- _WHAT IS EXPECTED_
Skip the pictures and write out, word for word, the lines below from the one with "green apple: 0 -> 1" through the one with "yellow plane: 6 -> 2", inclusive.

===============

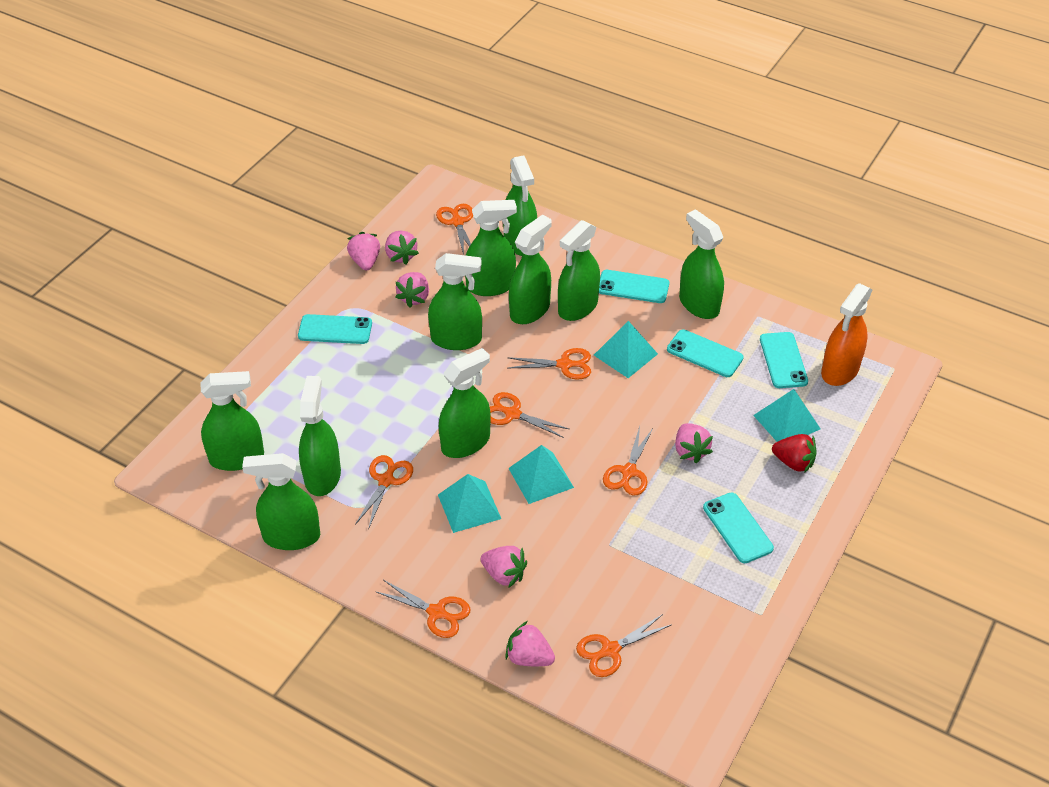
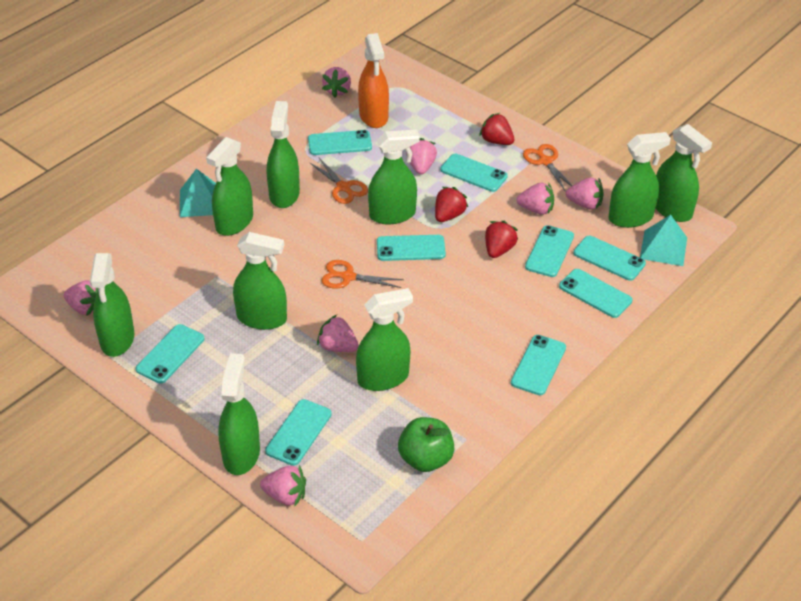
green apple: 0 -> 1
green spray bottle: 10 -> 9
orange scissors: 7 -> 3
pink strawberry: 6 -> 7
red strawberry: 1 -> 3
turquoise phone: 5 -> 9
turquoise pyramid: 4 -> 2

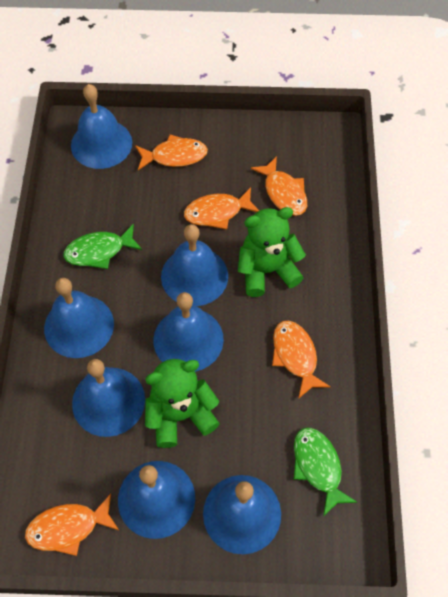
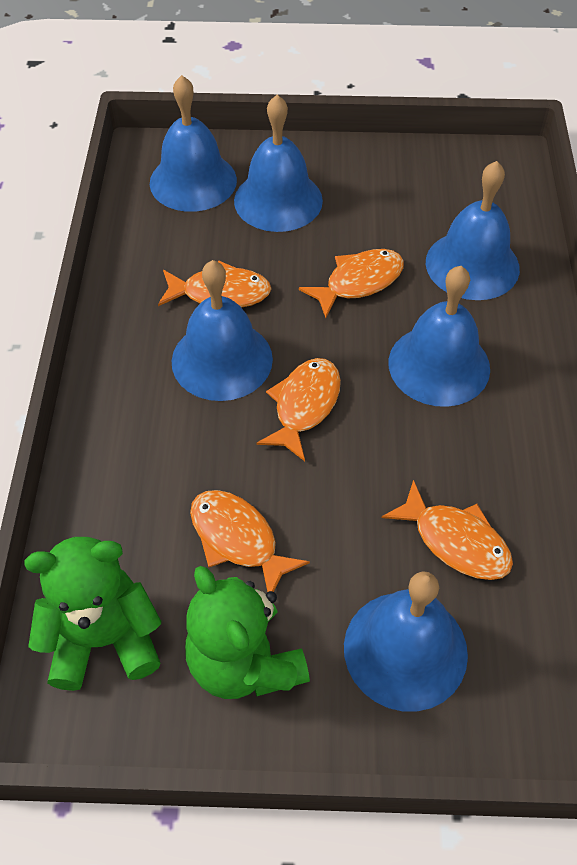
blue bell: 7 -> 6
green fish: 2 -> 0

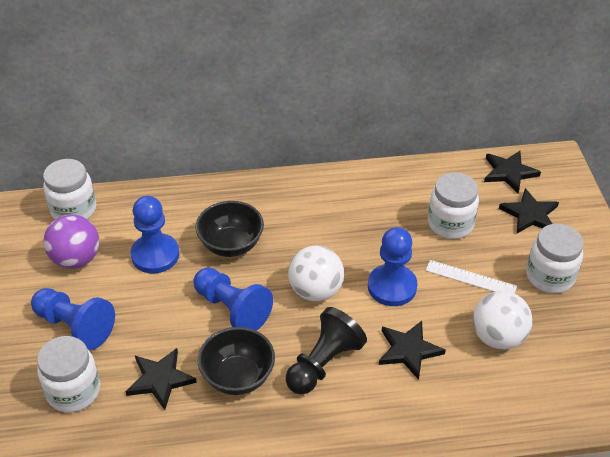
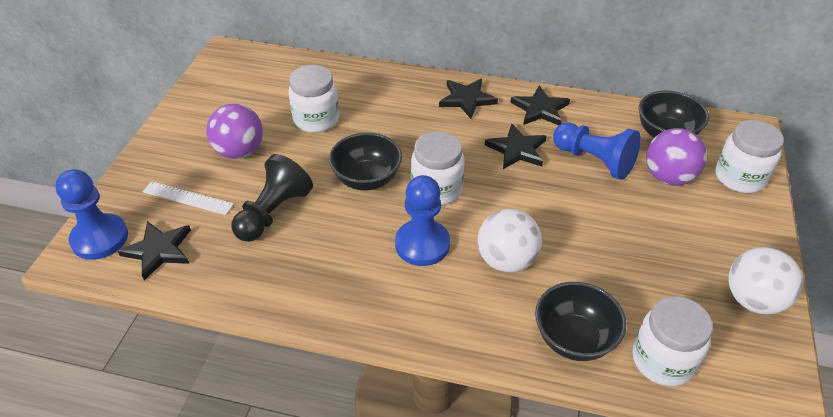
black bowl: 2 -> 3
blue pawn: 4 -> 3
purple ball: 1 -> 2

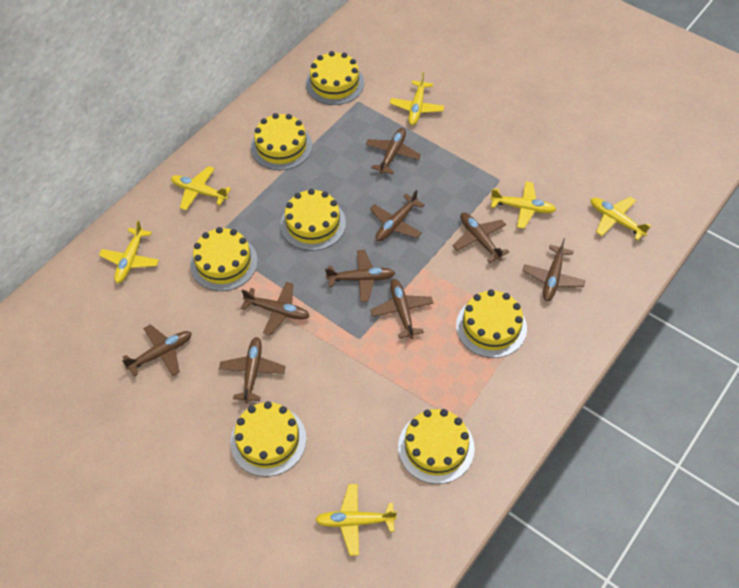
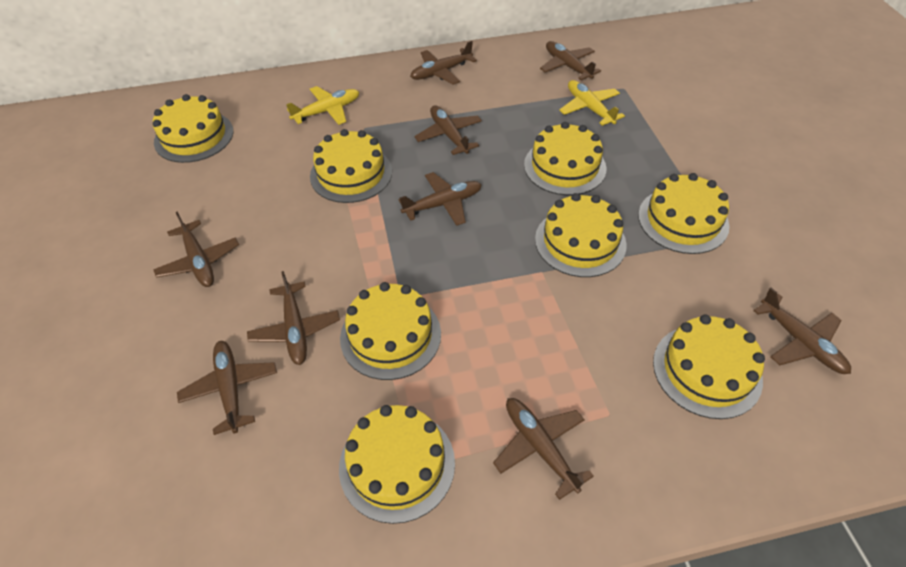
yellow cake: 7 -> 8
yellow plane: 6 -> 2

===============

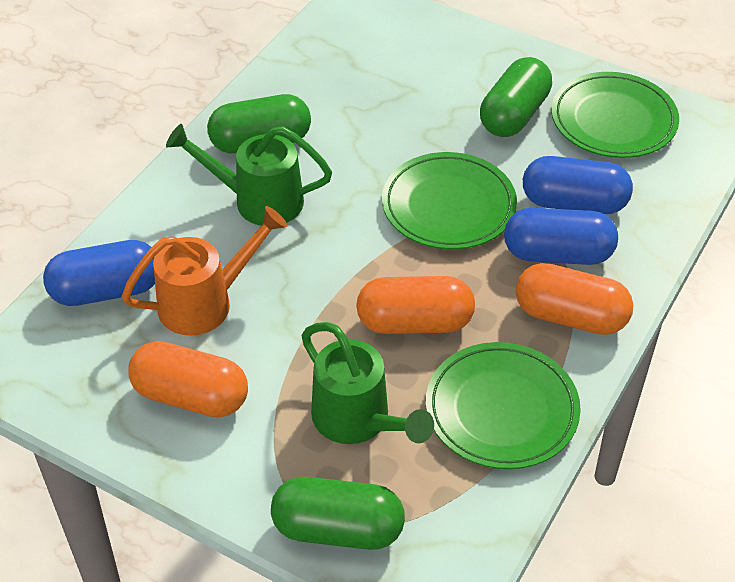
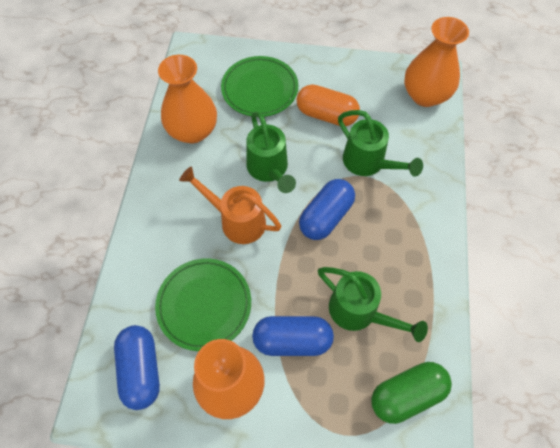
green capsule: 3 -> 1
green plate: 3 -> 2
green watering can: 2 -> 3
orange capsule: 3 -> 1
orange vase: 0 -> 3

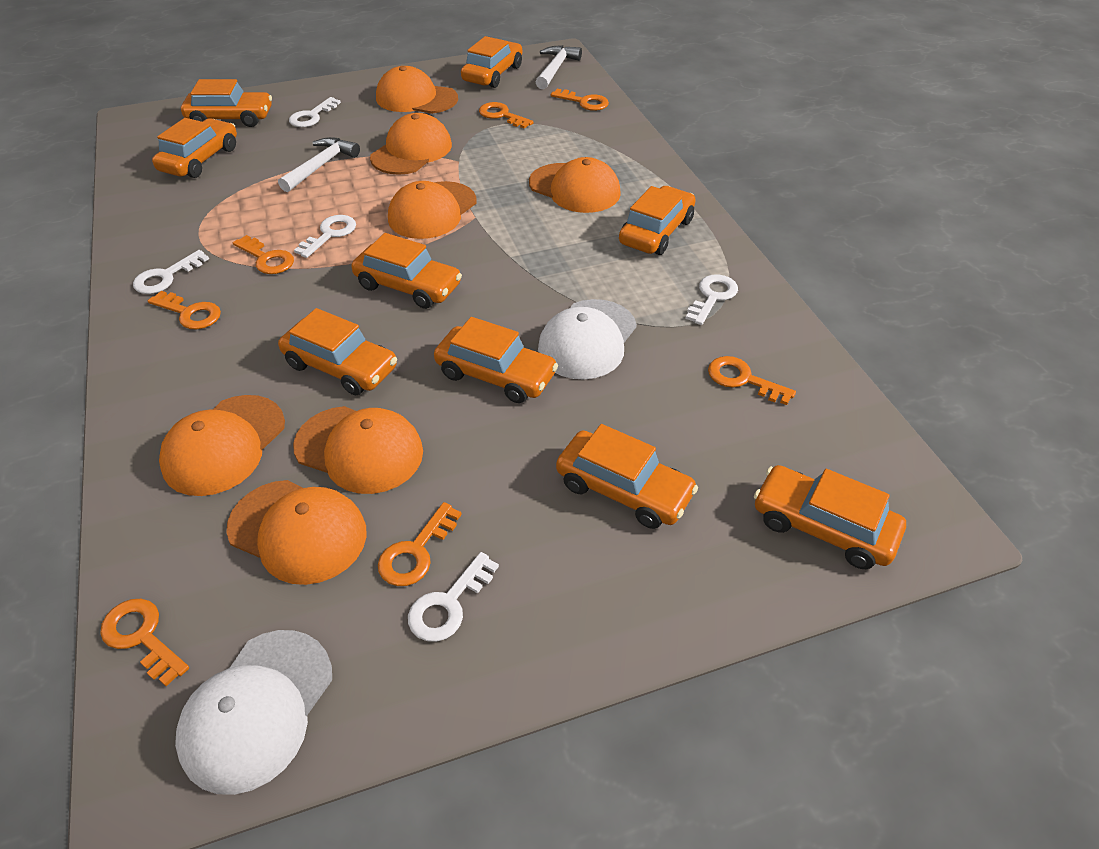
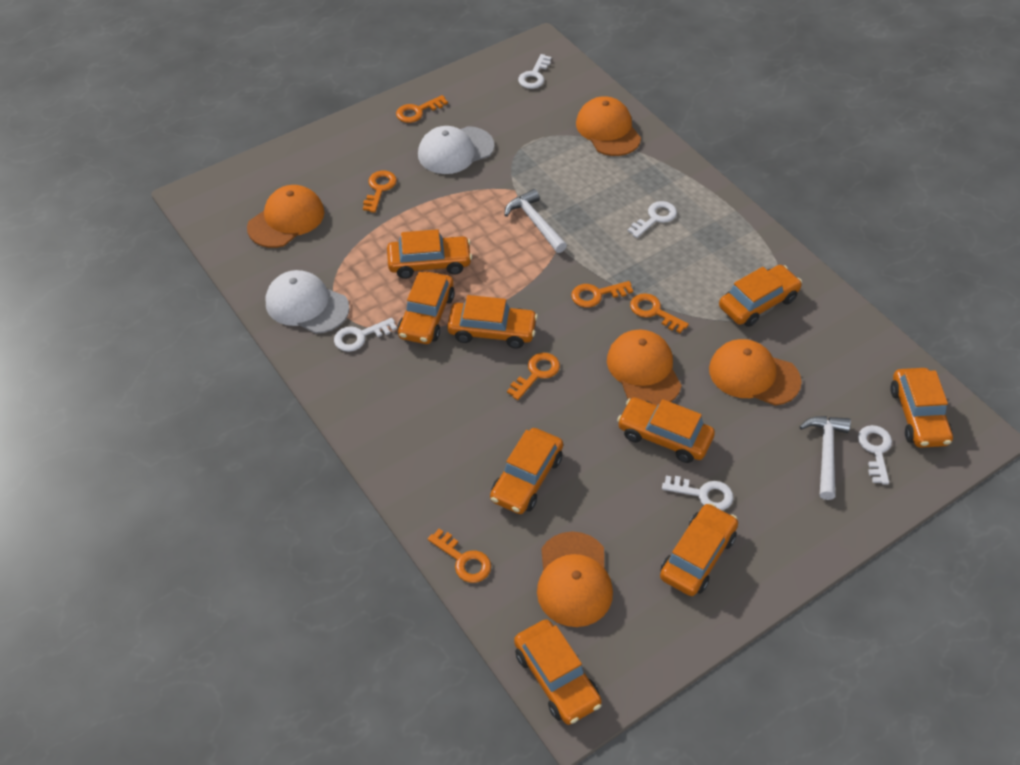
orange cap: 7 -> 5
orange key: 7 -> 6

===============

- _RESPONSE TO THIS EXERCISE_
green apple: 0 -> 1
green spray bottle: 10 -> 9
orange scissors: 7 -> 3
pink strawberry: 6 -> 7
red strawberry: 1 -> 3
turquoise phone: 5 -> 9
turquoise pyramid: 4 -> 2

blue bell: 7 -> 6
green fish: 2 -> 0

black bowl: 2 -> 3
blue pawn: 4 -> 3
purple ball: 1 -> 2

yellow cake: 7 -> 8
yellow plane: 6 -> 2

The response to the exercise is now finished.